# What the exercise asks
Only the text of the records belongs in the answer, copied exactly and without pictures.

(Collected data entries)
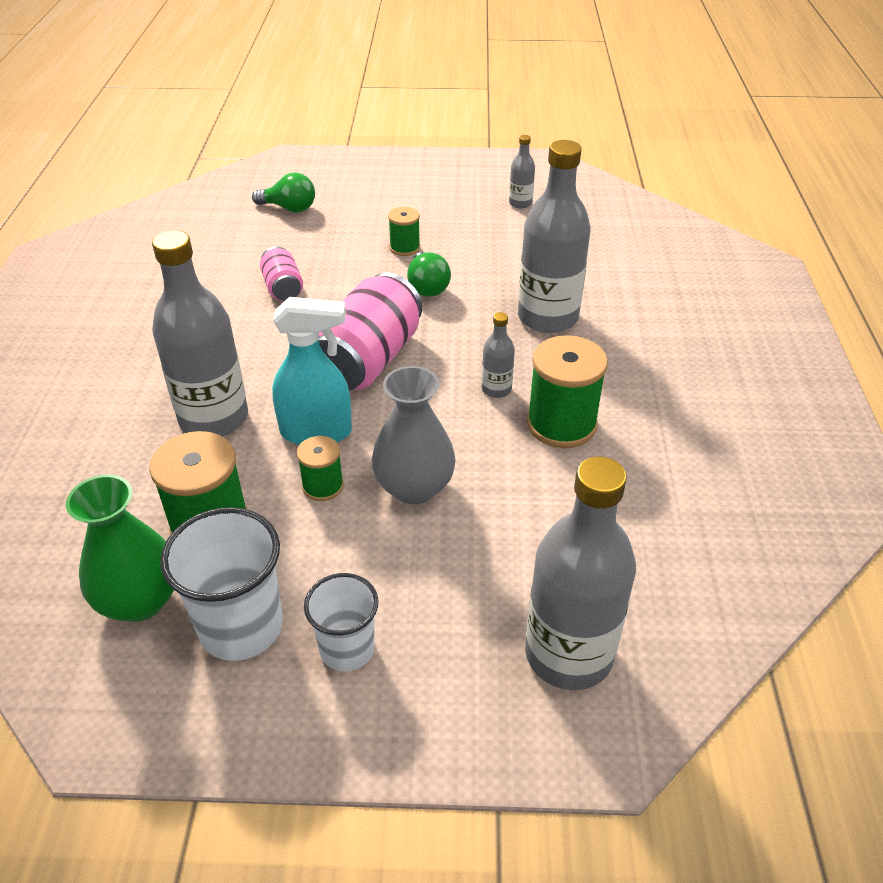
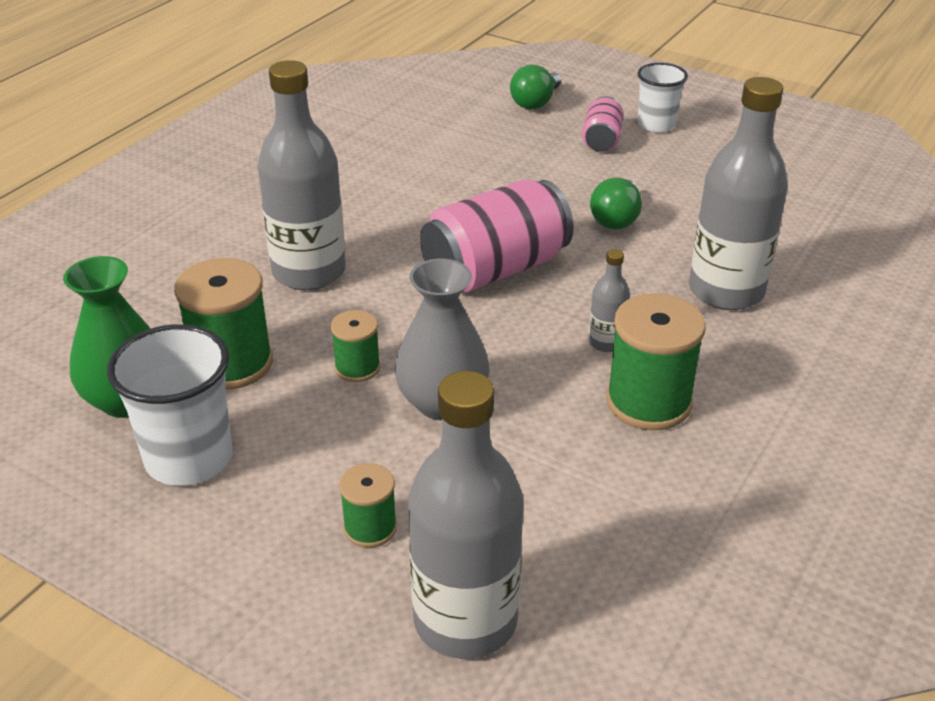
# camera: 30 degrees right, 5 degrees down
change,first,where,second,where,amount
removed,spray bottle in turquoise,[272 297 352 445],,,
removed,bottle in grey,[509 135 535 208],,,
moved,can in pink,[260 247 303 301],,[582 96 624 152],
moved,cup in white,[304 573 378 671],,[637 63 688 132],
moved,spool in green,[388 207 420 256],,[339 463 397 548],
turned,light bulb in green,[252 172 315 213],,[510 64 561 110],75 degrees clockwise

# Task solution
# camera: 30 degrees right, 5 degrees down
change,first,where,second,where,amount
removed,spray bottle in turquoise,[272 297 352 445],,,
removed,bottle in grey,[509 135 535 208],,,
moved,can in pink,[260 247 303 301],,[582 96 624 152],
moved,cup in white,[304 573 378 671],,[637 63 688 132],
moved,spool in green,[388 207 420 256],,[339 463 397 548],
turned,light bulb in green,[252 172 315 213],,[510 64 561 110],75 degrees clockwise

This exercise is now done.